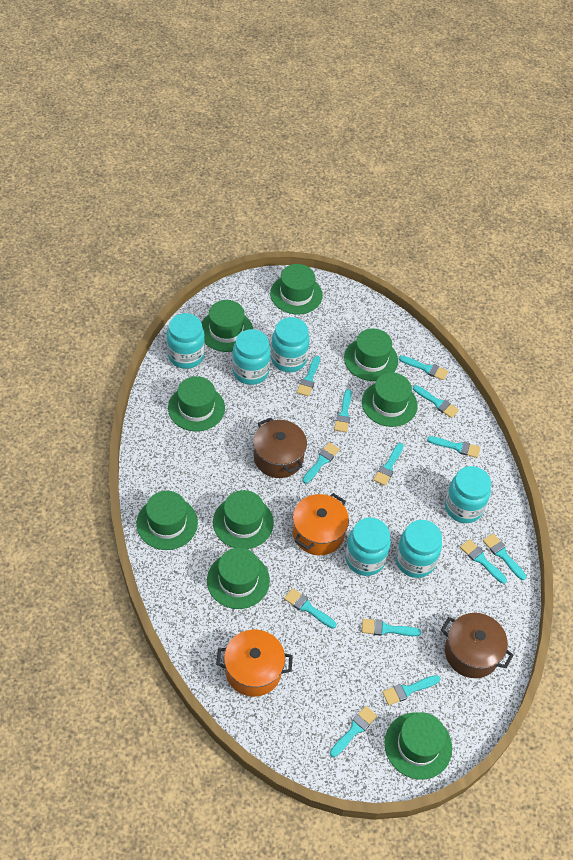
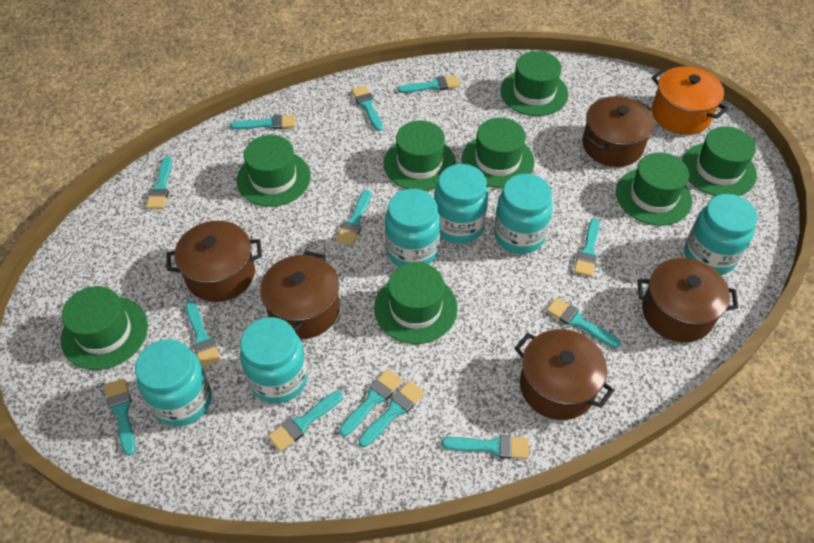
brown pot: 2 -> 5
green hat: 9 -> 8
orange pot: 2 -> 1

==============================

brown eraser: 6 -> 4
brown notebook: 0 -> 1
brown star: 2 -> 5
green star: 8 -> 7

==============================

### Exercise
The answer consists of every line above in which the word "brown" occurs.

### Written reply
brown pot: 2 -> 5
brown eraser: 6 -> 4
brown notebook: 0 -> 1
brown star: 2 -> 5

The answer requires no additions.